WHAT IS BEING ASKED » From the line containing "Valdex 989: [425,641,463,678]" down to the last line of the listing, quote everything word for word, and nothing else, keeping pictures out.
= = =
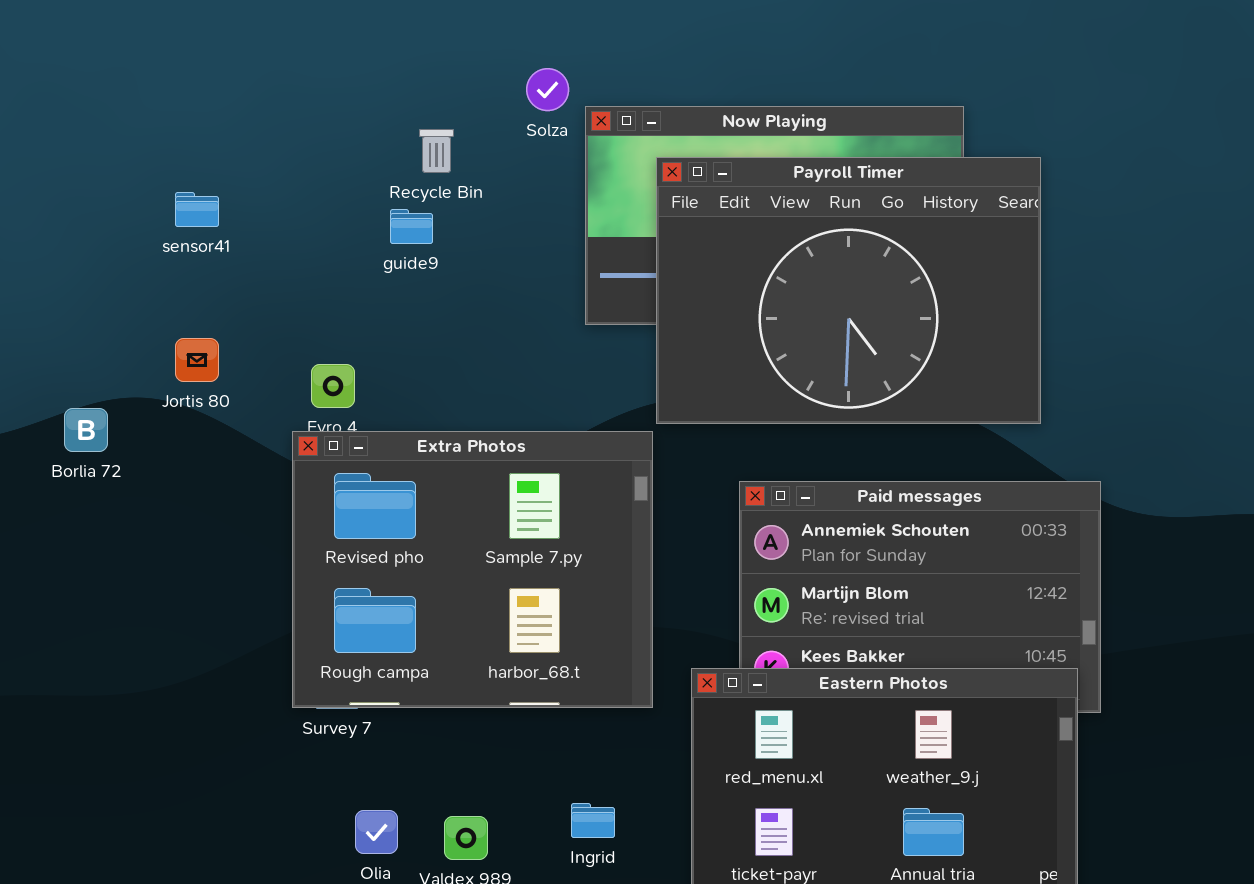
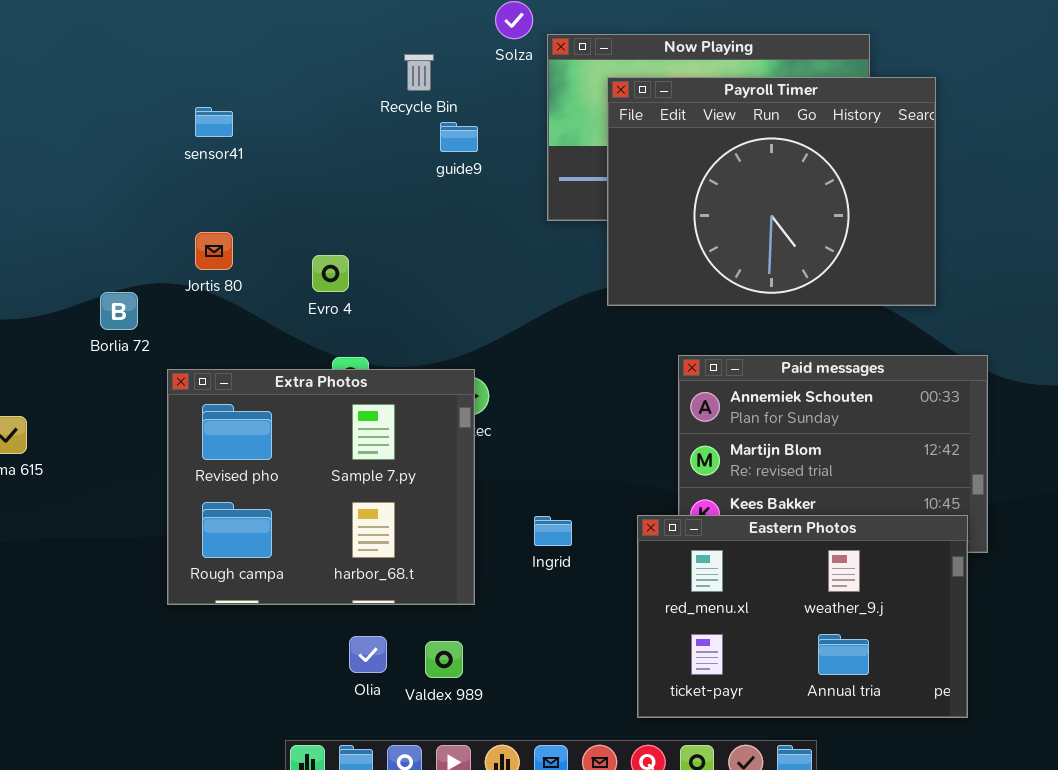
guide9: [390,209,433,244] -> [440,122,478,152], moved
Extra Photos: [292,431,653,708] -> [167,369,475,605], moved
Ingrid: [571,803,615,838] -> [534,516,572,546], moved

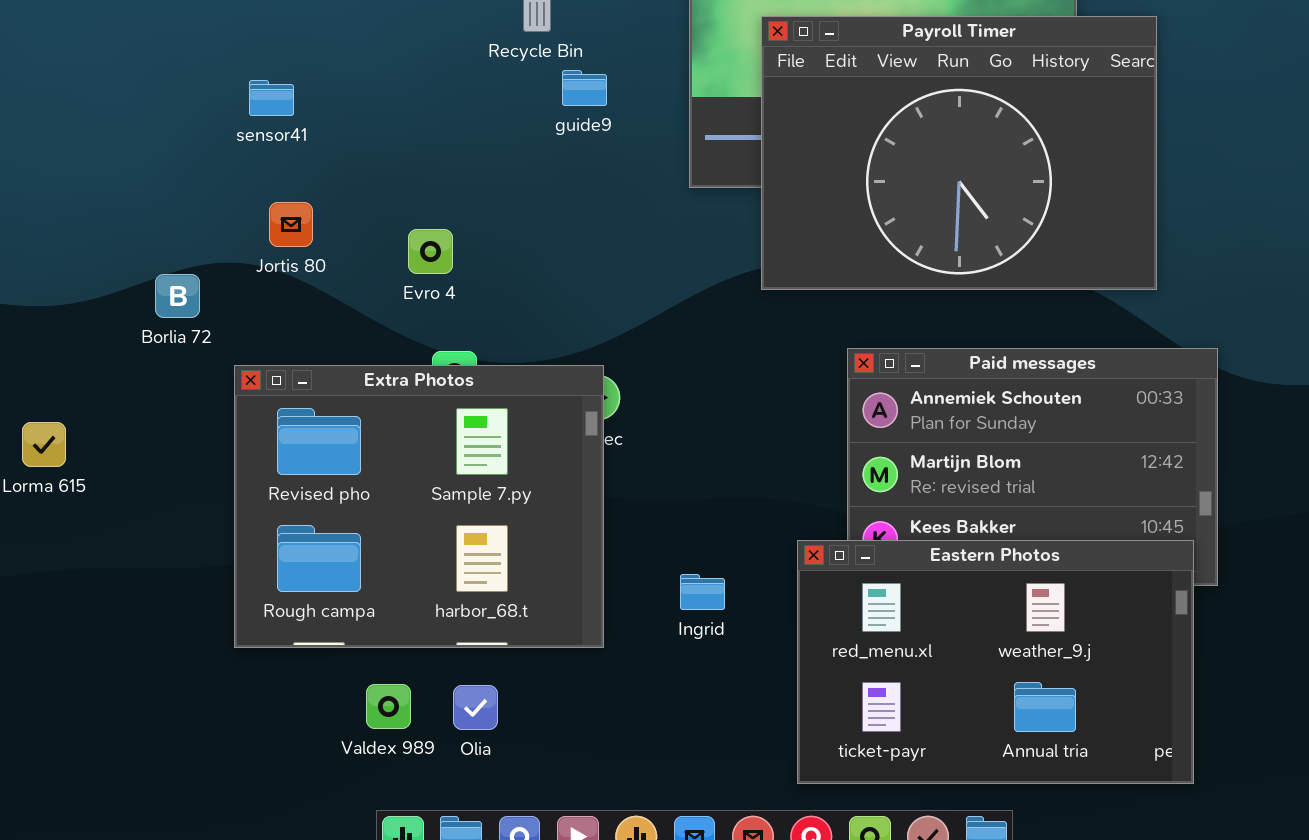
sensor41: [195,107,233,137] -> [249,80,294,116], moved
Ingrid: [534,516,572,546] -> [680,574,725,610], moved
Valdex 989: [425,641,463,678] -> [366,684,411,729], moved

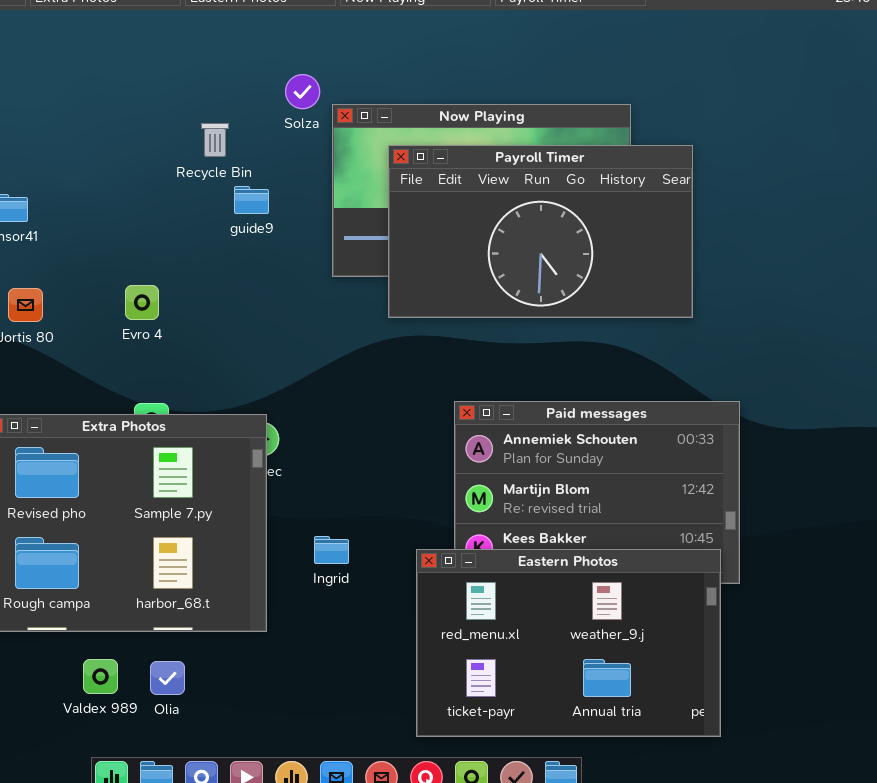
Payroll Timer: [761,16,1157,290] -> [388,145,693,318], resized
Evro 4: [408,229,453,274] -> [125,285,159,320], moved
Ingrid: [680,574,725,610] -> [314,536,349,564], moved

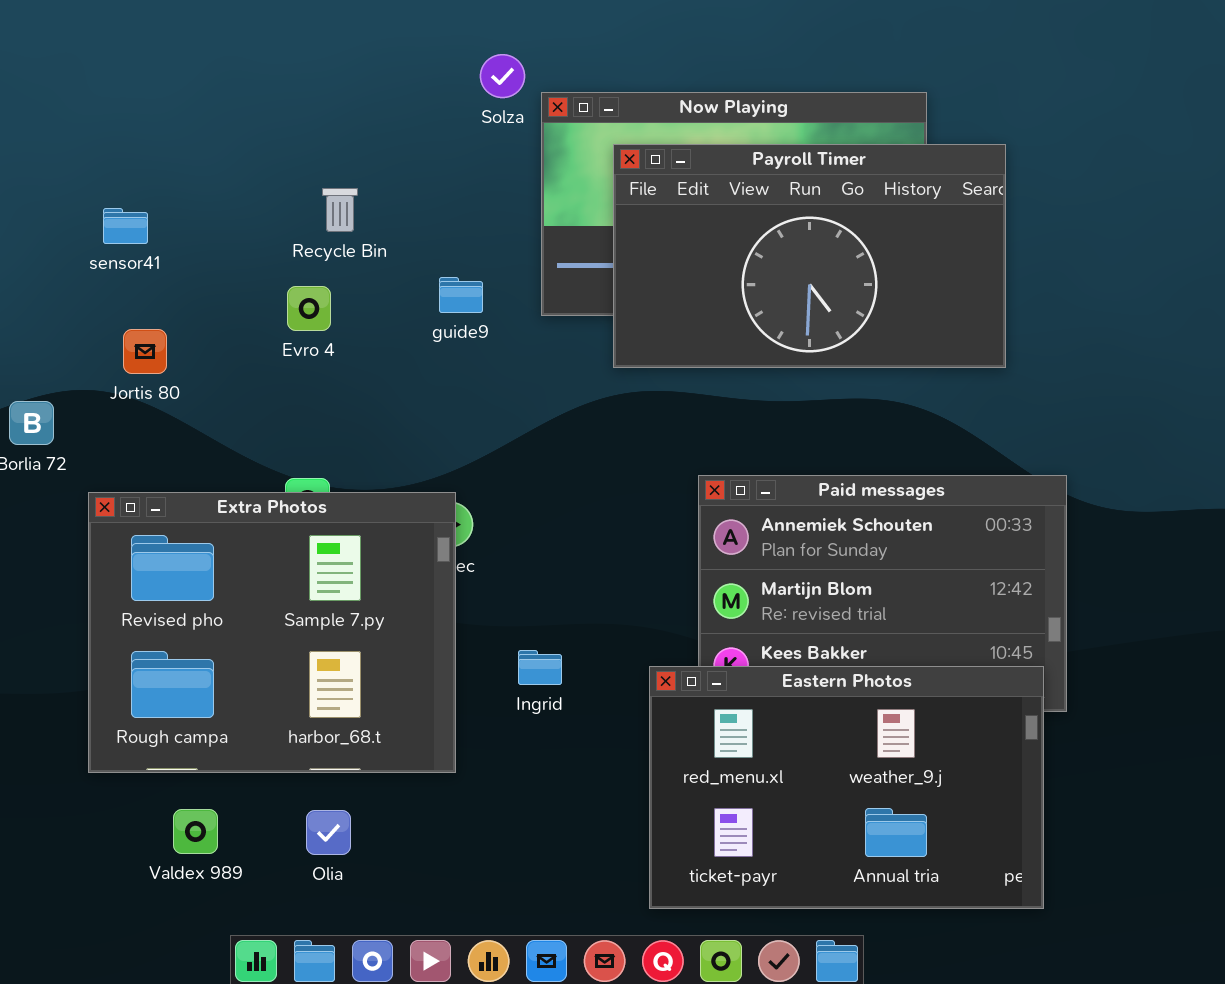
Recycle Bin: [201,123,229,157] -> [322,188,358,232], moved
guide9: [234,186,269,214] -> [439,277,483,313], moved
Evro 4: [125,285,159,320] -> [287,286,331,331], moved
Valdex 989: [83,659,118,694] -> [173,809,218,854], moved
= = =
ANSWER AREA »
Valdex 989: [425,641,463,678] -> [366,684,411,729], moved

Payroll Timer: [761,16,1157,290] -> [388,145,693,318], resized
Evro 4: [408,229,453,274] -> [125,285,159,320], moved
Ingrid: [680,574,725,610] -> [314,536,349,564], moved

Recycle Bin: [201,123,229,157] -> [322,188,358,232], moved
guide9: [234,186,269,214] -> [439,277,483,313], moved
Evro 4: [125,285,159,320] -> [287,286,331,331], moved
Valdex 989: [83,659,118,694] -> [173,809,218,854], moved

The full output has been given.